**Task brief:** Every line from the one containing "The vozomon (turquoise)" through the end of the listing below goes in the output, exactly and without pictures.

[Dataset content]

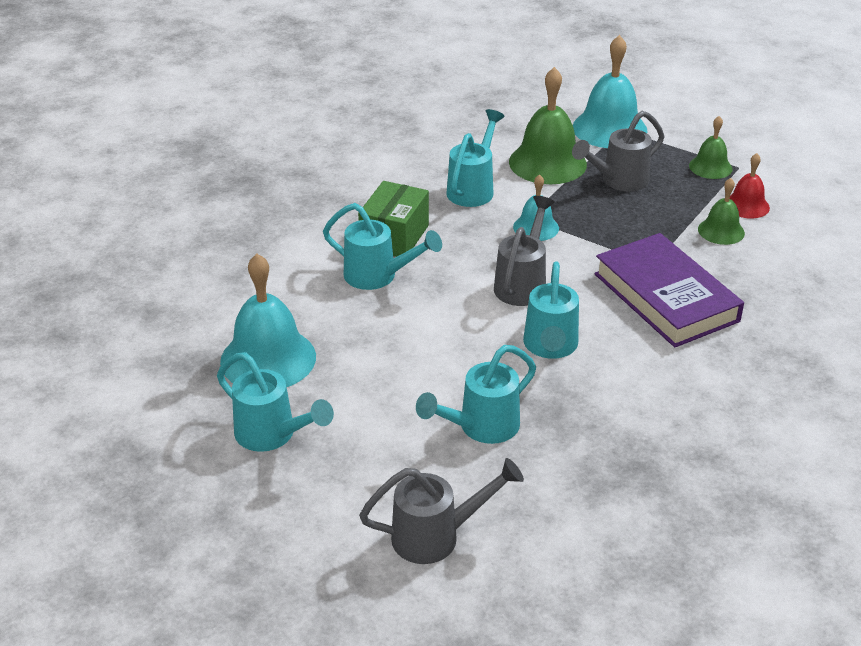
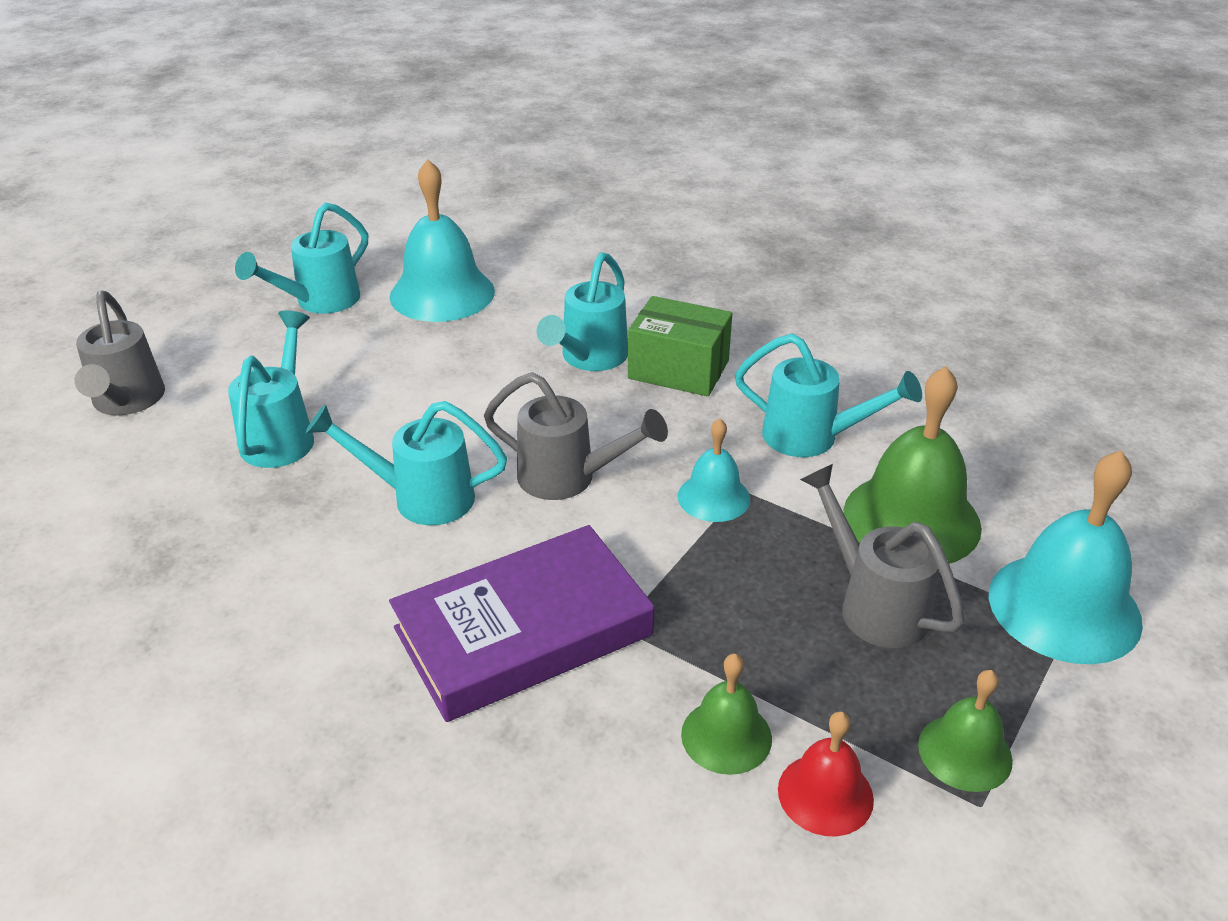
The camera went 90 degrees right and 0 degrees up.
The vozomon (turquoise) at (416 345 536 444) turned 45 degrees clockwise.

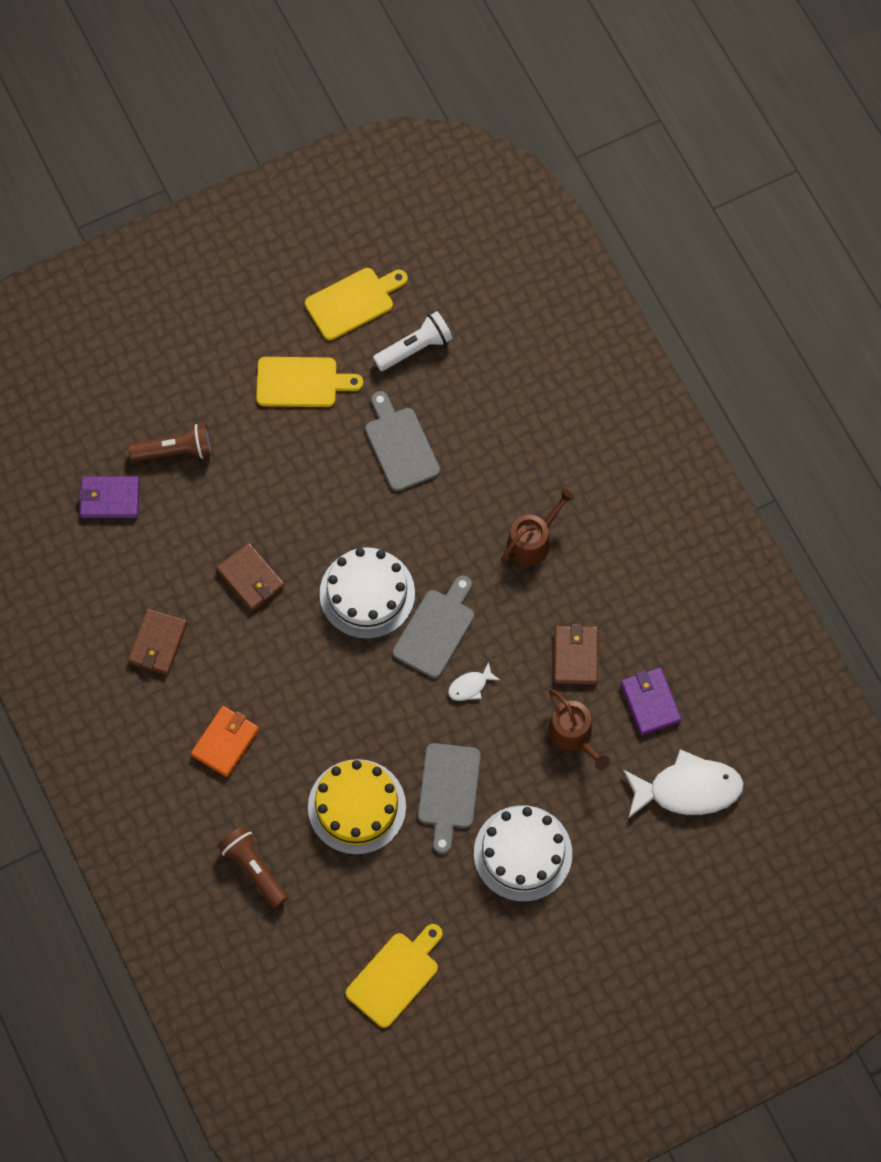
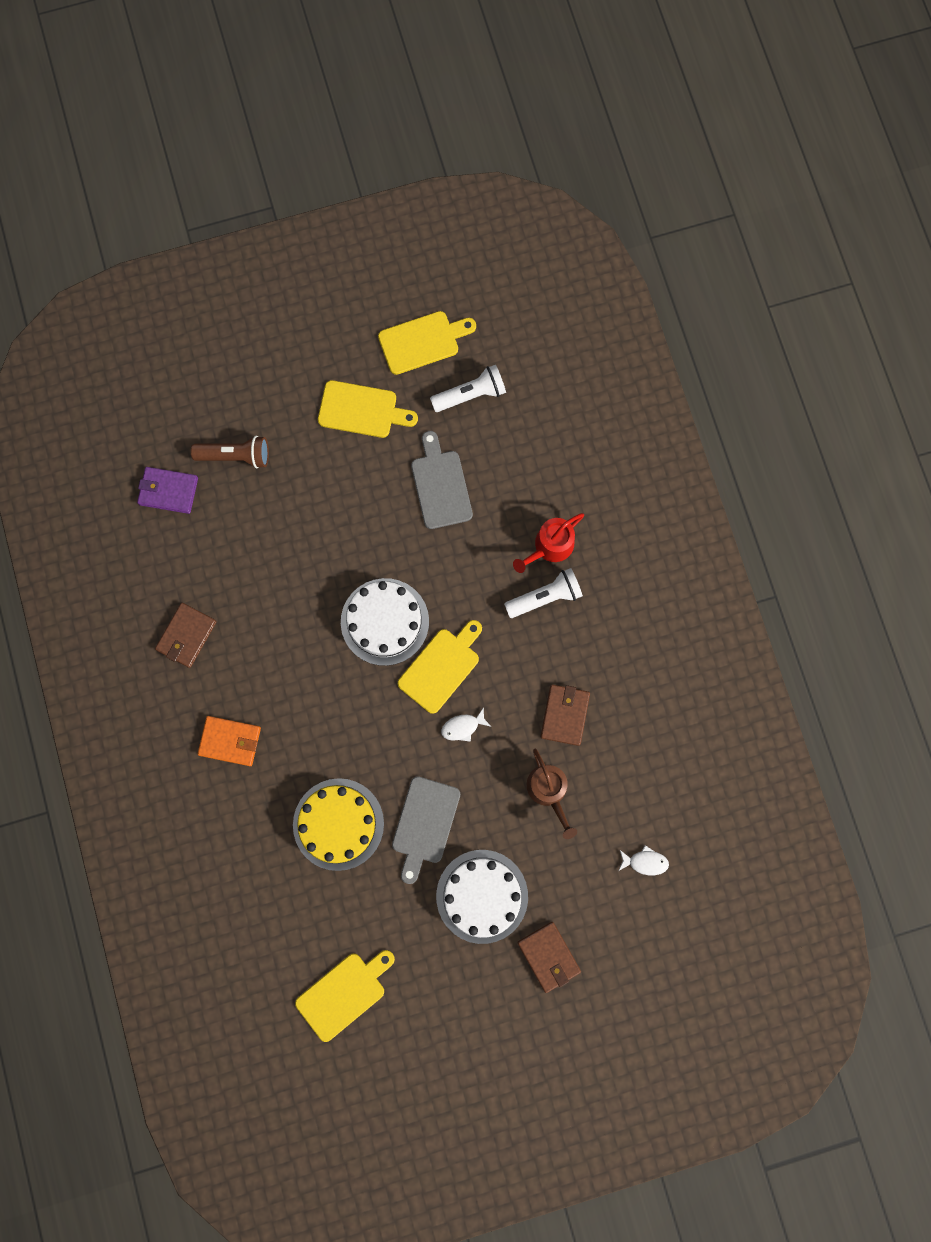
The camera went 10 degrees right and 10 degrees up.
The vozomon (brown) at (501 488 575 565) was replaced by the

[/Dataset content]

**Answer for this exercise:**
The vozomon (turquoise) at (416 345 536 444) turned 45 degrees clockwise.

The camera went 10 degrees right and 10 degrees up.
The vozomon (brown) at (501 488 575 565) was replaced by the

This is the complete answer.